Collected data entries
=== Begin Enclosure ===

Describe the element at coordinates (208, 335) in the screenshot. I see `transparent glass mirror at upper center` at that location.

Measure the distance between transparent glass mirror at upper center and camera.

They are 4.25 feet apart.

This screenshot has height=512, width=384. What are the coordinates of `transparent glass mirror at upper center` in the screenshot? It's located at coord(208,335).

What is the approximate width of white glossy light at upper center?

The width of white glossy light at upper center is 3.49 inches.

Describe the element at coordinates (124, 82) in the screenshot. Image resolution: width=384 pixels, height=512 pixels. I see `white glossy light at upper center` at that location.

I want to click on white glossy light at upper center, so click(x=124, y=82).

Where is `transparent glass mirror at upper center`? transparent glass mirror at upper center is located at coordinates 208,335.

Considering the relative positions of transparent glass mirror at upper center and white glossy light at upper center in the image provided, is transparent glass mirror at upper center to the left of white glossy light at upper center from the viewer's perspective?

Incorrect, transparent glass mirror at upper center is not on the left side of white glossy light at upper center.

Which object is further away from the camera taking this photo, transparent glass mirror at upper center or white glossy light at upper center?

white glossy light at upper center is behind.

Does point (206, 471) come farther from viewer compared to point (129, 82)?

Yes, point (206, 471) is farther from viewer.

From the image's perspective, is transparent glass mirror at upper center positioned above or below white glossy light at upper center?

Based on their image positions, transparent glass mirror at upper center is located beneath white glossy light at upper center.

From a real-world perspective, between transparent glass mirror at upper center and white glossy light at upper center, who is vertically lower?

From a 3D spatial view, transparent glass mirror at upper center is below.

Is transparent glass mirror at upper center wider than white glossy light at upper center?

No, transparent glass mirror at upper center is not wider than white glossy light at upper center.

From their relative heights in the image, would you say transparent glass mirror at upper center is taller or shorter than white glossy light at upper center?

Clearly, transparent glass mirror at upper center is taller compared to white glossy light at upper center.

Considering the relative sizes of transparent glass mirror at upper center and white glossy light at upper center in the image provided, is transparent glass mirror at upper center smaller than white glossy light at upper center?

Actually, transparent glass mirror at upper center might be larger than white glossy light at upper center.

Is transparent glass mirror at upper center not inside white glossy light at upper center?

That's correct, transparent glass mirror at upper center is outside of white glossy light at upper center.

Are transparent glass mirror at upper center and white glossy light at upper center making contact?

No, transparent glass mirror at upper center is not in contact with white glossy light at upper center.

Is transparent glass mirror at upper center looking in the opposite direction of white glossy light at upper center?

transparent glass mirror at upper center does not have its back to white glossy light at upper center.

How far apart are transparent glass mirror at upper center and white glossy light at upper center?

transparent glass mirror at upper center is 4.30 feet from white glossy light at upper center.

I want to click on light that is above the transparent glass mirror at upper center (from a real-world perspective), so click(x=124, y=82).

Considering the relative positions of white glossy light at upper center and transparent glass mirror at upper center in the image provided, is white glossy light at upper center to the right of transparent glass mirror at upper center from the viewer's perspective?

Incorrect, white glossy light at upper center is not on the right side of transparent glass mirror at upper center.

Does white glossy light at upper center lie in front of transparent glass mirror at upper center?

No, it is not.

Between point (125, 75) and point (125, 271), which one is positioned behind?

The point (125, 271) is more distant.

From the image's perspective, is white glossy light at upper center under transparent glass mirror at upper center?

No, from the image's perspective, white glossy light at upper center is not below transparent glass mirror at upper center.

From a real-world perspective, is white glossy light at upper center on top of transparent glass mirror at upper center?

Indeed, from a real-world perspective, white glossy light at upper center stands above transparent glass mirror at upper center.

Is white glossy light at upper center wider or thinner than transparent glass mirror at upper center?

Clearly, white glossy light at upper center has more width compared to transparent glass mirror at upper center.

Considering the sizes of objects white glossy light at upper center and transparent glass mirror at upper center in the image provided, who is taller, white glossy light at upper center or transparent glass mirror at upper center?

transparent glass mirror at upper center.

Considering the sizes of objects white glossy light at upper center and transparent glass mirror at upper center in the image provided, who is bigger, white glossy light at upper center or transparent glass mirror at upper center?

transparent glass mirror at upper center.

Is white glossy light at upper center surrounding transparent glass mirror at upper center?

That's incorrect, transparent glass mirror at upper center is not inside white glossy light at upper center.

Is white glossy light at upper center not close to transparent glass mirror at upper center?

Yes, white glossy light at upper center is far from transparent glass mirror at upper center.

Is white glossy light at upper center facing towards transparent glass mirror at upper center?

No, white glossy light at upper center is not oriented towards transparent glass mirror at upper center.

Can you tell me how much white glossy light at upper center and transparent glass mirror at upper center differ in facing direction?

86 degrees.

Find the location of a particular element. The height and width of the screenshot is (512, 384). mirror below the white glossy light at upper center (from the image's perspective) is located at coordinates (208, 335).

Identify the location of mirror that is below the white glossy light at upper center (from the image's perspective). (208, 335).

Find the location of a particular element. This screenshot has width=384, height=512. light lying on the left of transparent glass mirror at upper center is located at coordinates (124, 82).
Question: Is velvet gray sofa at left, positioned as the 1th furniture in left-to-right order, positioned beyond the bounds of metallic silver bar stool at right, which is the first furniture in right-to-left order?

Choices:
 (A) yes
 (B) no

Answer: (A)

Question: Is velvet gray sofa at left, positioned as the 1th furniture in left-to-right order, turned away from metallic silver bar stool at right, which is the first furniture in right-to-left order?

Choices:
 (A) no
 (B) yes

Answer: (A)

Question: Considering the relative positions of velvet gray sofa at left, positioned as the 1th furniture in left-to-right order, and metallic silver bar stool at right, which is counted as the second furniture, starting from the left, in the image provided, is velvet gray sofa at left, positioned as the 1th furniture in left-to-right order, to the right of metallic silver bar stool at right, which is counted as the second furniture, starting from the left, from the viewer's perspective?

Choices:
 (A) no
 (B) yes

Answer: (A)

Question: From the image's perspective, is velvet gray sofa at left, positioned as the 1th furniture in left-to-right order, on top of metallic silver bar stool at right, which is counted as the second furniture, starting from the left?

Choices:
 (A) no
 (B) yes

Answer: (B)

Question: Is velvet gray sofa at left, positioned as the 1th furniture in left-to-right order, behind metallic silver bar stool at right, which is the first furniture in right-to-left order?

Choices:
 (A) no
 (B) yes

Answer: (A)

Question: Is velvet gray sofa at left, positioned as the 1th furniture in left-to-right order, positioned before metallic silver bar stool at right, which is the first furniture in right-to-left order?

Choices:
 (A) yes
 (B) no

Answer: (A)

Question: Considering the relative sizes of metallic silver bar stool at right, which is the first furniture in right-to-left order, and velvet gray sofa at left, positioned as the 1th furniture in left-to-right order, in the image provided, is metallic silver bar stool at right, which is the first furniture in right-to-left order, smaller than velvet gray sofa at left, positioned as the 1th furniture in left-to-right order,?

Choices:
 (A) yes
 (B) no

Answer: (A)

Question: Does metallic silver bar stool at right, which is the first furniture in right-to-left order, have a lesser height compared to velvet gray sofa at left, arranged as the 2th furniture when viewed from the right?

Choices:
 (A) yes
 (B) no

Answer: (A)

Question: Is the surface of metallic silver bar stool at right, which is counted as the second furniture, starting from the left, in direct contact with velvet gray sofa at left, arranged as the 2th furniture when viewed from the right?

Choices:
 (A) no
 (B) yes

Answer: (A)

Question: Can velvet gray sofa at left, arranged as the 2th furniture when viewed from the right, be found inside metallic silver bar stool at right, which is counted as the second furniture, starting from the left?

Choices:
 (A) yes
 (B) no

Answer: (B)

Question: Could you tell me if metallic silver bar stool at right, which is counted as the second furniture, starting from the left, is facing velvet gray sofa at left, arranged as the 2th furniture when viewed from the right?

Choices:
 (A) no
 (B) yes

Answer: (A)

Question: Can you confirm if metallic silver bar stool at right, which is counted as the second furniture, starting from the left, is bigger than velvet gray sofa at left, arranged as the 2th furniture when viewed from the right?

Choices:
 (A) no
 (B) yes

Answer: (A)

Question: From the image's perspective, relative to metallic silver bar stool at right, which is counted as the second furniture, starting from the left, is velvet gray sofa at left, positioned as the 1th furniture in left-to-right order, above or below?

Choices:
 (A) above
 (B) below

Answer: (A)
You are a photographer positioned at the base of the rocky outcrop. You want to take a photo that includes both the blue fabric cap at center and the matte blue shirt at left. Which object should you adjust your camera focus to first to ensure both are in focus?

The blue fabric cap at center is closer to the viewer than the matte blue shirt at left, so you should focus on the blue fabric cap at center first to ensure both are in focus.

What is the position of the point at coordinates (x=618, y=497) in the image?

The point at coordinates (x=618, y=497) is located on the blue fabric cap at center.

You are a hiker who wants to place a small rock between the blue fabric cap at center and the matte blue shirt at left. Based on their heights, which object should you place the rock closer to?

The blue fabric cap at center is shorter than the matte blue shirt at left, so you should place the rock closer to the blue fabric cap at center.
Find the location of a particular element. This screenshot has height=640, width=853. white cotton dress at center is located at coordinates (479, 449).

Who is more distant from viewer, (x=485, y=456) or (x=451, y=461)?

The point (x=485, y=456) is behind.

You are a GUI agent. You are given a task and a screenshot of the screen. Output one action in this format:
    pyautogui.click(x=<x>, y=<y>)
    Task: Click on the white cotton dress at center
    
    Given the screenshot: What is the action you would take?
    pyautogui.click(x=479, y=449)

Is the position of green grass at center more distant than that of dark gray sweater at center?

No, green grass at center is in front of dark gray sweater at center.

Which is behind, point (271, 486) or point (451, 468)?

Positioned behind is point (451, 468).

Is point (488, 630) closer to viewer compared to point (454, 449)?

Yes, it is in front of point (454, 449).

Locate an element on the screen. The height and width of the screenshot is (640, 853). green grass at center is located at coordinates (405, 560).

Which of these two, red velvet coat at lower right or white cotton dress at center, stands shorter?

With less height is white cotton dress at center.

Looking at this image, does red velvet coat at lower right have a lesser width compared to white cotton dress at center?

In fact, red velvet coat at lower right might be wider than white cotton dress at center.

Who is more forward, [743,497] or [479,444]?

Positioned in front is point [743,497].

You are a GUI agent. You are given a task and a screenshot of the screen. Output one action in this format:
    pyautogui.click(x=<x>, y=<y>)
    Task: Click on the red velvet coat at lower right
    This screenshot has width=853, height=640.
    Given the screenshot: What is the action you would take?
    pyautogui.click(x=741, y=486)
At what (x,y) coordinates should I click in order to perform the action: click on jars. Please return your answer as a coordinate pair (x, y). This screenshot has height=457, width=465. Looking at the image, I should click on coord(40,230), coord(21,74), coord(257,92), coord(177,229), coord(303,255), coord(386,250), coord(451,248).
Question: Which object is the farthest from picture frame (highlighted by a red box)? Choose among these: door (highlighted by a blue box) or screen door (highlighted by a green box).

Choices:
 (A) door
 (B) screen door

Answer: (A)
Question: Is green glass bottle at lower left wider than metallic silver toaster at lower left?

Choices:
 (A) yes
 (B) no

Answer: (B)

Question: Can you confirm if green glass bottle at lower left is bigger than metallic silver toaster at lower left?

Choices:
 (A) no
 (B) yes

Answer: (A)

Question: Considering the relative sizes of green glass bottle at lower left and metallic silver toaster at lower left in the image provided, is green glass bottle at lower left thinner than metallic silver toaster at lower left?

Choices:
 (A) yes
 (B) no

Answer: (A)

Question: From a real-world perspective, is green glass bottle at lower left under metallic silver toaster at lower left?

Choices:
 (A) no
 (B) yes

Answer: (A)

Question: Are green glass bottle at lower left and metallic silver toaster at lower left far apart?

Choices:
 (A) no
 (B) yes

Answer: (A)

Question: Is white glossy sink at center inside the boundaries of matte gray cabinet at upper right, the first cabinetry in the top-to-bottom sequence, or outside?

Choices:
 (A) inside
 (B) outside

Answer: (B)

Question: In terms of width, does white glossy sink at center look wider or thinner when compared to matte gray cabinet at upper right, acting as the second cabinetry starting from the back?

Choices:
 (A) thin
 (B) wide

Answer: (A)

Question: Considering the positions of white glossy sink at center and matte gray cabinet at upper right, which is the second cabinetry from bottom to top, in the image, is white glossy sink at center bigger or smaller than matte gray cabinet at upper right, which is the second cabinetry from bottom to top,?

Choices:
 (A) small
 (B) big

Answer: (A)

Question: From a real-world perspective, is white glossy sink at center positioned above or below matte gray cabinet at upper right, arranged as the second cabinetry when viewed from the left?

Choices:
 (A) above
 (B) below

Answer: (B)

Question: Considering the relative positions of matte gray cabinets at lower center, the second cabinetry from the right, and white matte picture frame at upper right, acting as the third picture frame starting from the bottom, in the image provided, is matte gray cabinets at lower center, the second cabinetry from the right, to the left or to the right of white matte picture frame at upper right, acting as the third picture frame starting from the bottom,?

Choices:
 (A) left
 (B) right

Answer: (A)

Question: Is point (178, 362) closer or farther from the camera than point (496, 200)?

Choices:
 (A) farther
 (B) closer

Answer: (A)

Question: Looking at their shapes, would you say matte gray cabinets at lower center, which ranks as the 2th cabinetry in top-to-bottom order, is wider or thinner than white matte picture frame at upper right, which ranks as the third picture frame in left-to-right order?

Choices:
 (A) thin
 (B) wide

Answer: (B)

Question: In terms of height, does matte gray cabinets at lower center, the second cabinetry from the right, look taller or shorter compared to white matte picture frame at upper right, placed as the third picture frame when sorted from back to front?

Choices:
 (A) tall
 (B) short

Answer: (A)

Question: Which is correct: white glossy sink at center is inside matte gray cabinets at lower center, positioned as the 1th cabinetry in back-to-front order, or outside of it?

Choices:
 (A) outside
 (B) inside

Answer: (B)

=== End Enclosure ===

**Your instructions**
Copy the lines from the start of the collected data entries through the line containing "No, transparent glass mirror at upper center is not wider", including that line.

**Exercise answer**
Describe the element at coordinates (208, 335) in the screenshot. I see `transparent glass mirror at upper center` at that location.

Measure the distance between transparent glass mirror at upper center and camera.

They are 4.25 feet apart.

This screenshot has height=512, width=384. What are the coordinates of `transparent glass mirror at upper center` in the screenshot? It's located at coord(208,335).

What is the approximate width of white glossy light at upper center?

The width of white glossy light at upper center is 3.49 inches.

Describe the element at coordinates (124, 82) in the screenshot. Image resolution: width=384 pixels, height=512 pixels. I see `white glossy light at upper center` at that location.

I want to click on white glossy light at upper center, so click(x=124, y=82).

Where is `transparent glass mirror at upper center`? transparent glass mirror at upper center is located at coordinates 208,335.

Considering the relative positions of transparent glass mirror at upper center and white glossy light at upper center in the image provided, is transparent glass mirror at upper center to the left of white glossy light at upper center from the viewer's perspective?

Incorrect, transparent glass mirror at upper center is not on the left side of white glossy light at upper center.

Which object is further away from the camera taking this photo, transparent glass mirror at upper center or white glossy light at upper center?

white glossy light at upper center is behind.

Does point (206, 471) come farther from viewer compared to point (129, 82)?

Yes, point (206, 471) is farther from viewer.

From the image's perspective, is transparent glass mirror at upper center positioned above or below white glossy light at upper center?

Based on their image positions, transparent glass mirror at upper center is located beneath white glossy light at upper center.

From a real-world perspective, between transparent glass mirror at upper center and white glossy light at upper center, who is vertically lower?

From a 3D spatial view, transparent glass mirror at upper center is below.

Is transparent glass mirror at upper center wider than white glossy light at upper center?

No, transparent glass mirror at upper center is not wider than white glossy light at upper center.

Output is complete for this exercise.